**Task item:** Give the total of lines holding the word "test" in the records below, and nothing else.

**Material for this task:**
-=-=-=-=-

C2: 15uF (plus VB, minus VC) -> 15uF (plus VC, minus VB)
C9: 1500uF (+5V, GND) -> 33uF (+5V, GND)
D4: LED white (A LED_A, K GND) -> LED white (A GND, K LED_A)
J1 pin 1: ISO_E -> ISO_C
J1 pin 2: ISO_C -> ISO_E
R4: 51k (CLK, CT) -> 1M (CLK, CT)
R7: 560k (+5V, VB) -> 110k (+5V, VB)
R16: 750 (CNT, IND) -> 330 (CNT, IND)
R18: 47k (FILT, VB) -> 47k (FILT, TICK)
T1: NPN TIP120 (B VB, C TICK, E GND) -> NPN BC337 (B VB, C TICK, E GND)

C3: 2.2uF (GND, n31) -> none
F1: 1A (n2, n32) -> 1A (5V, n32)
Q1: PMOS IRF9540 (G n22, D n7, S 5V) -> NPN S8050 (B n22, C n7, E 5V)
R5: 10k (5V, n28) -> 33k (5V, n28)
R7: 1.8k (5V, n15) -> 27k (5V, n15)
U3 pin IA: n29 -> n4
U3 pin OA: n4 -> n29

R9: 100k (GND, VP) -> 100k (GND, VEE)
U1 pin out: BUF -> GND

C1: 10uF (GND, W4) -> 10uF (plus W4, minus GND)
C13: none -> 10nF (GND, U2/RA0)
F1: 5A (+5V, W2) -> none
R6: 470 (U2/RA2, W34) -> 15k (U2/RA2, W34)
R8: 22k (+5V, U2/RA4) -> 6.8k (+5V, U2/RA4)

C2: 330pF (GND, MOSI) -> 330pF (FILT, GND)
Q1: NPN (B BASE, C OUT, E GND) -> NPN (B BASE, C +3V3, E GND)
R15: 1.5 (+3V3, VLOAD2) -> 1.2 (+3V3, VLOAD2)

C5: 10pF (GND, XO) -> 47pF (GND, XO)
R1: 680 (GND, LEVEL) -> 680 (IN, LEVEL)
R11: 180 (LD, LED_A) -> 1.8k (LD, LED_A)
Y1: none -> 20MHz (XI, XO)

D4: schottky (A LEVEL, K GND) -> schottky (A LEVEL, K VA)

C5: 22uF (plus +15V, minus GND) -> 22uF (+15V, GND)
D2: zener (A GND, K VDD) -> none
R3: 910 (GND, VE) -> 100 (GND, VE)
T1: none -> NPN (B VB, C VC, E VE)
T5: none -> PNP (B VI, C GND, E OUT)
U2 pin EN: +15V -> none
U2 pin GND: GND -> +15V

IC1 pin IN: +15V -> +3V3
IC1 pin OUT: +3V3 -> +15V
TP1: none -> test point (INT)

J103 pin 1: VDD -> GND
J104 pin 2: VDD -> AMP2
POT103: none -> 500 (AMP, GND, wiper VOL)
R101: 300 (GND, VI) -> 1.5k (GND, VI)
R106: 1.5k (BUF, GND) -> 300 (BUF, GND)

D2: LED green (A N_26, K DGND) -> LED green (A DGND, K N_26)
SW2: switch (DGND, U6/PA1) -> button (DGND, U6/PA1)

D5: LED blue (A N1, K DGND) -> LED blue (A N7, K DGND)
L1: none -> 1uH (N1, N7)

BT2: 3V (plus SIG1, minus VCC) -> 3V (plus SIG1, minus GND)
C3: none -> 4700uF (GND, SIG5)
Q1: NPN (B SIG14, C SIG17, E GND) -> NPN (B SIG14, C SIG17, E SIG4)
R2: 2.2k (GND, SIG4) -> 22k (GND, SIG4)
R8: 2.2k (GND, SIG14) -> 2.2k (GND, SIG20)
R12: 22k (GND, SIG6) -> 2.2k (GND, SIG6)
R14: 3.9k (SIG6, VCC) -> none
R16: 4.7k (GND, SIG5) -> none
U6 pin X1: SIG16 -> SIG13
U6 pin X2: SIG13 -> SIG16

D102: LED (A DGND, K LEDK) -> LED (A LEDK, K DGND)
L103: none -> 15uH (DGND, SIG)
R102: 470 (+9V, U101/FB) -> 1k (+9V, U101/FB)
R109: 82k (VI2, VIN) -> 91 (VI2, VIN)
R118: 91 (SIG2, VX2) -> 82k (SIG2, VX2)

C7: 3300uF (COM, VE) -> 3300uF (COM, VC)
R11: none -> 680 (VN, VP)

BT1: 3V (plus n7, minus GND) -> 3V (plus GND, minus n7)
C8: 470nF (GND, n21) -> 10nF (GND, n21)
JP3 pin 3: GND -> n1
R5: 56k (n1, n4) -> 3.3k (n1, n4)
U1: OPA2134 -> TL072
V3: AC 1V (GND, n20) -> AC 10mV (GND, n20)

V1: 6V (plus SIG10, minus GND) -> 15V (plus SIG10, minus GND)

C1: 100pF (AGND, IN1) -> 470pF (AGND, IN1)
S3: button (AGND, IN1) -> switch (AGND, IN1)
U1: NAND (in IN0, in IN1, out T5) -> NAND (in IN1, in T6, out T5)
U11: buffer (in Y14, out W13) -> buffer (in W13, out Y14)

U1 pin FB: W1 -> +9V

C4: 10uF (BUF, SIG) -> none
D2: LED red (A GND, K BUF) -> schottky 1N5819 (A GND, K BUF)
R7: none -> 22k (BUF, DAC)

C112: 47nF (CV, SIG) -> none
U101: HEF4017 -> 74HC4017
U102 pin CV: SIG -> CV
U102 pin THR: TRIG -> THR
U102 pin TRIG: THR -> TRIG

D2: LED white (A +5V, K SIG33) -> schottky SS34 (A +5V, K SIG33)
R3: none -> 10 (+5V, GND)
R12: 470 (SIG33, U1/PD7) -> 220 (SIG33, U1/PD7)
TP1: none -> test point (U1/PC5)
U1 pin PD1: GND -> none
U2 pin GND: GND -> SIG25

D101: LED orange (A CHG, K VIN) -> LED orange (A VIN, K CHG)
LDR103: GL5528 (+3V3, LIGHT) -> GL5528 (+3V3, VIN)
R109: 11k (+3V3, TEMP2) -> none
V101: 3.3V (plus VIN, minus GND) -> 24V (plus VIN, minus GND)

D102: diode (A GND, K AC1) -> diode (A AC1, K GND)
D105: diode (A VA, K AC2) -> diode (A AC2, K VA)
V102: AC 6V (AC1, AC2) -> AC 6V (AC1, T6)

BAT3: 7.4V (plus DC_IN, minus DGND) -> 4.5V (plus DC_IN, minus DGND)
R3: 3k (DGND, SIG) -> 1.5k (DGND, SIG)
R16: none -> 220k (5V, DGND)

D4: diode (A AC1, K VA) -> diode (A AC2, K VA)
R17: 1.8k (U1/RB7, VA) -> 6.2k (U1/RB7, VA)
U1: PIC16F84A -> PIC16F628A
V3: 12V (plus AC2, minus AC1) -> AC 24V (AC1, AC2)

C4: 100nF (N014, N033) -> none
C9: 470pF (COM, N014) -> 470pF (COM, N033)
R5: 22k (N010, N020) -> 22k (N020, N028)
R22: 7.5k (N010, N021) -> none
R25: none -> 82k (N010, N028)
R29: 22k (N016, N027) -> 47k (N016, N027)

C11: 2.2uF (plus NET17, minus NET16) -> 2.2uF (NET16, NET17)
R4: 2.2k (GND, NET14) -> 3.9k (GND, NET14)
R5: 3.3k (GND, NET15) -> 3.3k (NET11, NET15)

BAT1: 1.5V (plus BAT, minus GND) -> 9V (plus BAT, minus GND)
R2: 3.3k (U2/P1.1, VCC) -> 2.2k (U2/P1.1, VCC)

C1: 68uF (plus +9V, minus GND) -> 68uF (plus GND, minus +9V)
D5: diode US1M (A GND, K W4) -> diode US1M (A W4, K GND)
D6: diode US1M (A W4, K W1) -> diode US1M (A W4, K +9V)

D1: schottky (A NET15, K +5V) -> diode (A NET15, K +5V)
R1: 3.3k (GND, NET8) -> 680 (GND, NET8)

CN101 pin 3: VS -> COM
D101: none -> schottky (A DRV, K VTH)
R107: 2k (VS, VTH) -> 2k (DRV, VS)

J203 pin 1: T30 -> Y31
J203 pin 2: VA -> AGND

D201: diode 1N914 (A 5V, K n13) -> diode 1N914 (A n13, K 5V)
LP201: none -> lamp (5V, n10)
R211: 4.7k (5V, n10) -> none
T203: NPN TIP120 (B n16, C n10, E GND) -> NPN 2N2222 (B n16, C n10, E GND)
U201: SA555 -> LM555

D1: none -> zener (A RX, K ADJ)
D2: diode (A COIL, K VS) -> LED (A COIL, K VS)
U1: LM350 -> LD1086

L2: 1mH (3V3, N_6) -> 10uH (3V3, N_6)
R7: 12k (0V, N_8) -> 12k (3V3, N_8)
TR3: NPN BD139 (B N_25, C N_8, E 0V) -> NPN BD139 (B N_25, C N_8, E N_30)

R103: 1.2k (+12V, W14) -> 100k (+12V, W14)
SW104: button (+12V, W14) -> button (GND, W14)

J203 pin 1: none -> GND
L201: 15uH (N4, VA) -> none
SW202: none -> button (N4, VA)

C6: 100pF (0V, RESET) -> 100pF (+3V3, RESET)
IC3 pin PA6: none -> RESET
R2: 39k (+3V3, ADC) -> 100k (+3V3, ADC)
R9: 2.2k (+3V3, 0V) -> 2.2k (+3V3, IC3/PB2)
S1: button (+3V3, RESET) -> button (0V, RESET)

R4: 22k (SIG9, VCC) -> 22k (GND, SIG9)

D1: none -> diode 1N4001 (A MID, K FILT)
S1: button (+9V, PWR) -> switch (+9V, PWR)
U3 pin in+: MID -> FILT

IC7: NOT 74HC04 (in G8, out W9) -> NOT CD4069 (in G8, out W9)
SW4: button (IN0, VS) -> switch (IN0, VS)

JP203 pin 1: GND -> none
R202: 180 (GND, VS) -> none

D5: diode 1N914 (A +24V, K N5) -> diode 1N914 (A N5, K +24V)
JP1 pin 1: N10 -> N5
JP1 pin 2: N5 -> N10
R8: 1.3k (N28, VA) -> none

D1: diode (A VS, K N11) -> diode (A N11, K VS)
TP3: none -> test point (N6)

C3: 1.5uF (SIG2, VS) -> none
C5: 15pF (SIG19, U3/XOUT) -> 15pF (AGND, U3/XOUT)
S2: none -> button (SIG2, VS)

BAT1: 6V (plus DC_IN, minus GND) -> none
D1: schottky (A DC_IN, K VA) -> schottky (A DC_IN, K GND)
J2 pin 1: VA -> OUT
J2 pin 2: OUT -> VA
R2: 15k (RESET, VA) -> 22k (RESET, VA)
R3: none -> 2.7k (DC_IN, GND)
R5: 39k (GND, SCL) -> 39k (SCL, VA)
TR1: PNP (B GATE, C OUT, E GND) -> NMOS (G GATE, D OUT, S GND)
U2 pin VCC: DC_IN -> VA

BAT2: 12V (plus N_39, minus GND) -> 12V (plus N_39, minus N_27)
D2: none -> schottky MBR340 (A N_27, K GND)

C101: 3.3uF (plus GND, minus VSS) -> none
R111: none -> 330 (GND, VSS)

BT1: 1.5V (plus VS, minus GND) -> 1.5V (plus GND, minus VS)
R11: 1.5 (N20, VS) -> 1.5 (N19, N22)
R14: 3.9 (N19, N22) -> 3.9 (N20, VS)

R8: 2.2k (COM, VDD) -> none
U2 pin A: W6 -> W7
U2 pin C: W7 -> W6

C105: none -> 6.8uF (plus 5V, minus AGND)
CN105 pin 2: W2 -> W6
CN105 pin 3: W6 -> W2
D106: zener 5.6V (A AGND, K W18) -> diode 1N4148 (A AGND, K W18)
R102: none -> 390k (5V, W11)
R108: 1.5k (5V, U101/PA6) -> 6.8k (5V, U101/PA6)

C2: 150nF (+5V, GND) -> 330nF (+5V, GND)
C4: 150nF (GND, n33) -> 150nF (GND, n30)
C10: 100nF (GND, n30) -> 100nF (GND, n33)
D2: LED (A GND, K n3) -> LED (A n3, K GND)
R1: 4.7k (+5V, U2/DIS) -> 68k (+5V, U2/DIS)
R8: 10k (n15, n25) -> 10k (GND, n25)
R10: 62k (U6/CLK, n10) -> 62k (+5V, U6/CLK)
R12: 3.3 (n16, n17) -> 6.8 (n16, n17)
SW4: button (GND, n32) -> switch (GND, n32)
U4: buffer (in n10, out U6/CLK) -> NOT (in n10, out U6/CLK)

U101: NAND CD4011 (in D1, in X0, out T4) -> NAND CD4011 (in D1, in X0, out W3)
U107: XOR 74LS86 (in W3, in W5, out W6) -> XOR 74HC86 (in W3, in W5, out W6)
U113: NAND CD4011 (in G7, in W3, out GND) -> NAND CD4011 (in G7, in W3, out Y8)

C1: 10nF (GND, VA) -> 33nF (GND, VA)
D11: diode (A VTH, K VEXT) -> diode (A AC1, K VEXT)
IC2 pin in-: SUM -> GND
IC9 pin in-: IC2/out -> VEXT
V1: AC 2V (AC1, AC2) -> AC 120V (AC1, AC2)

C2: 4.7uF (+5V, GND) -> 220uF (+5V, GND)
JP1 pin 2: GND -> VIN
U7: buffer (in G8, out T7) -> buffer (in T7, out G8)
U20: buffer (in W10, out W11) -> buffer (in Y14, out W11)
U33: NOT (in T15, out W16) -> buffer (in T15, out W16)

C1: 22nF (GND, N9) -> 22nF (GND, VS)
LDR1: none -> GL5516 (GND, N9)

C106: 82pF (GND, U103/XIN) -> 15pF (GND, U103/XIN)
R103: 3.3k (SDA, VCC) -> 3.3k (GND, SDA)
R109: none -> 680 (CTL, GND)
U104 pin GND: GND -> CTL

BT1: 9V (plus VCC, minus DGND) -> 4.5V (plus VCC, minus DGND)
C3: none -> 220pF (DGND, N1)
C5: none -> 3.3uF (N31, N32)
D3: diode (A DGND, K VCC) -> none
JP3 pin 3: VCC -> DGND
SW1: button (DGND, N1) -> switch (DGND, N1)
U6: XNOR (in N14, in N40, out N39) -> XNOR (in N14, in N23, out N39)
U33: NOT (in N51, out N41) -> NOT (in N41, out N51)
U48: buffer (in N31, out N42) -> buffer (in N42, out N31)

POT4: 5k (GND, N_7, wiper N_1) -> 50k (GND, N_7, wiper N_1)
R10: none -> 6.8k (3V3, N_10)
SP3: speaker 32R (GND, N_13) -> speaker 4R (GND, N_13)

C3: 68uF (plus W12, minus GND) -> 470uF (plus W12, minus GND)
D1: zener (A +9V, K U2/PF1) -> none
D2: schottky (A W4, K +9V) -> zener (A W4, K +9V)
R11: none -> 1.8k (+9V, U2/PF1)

-=-=-=-=-

**Solution for this exercise:** 3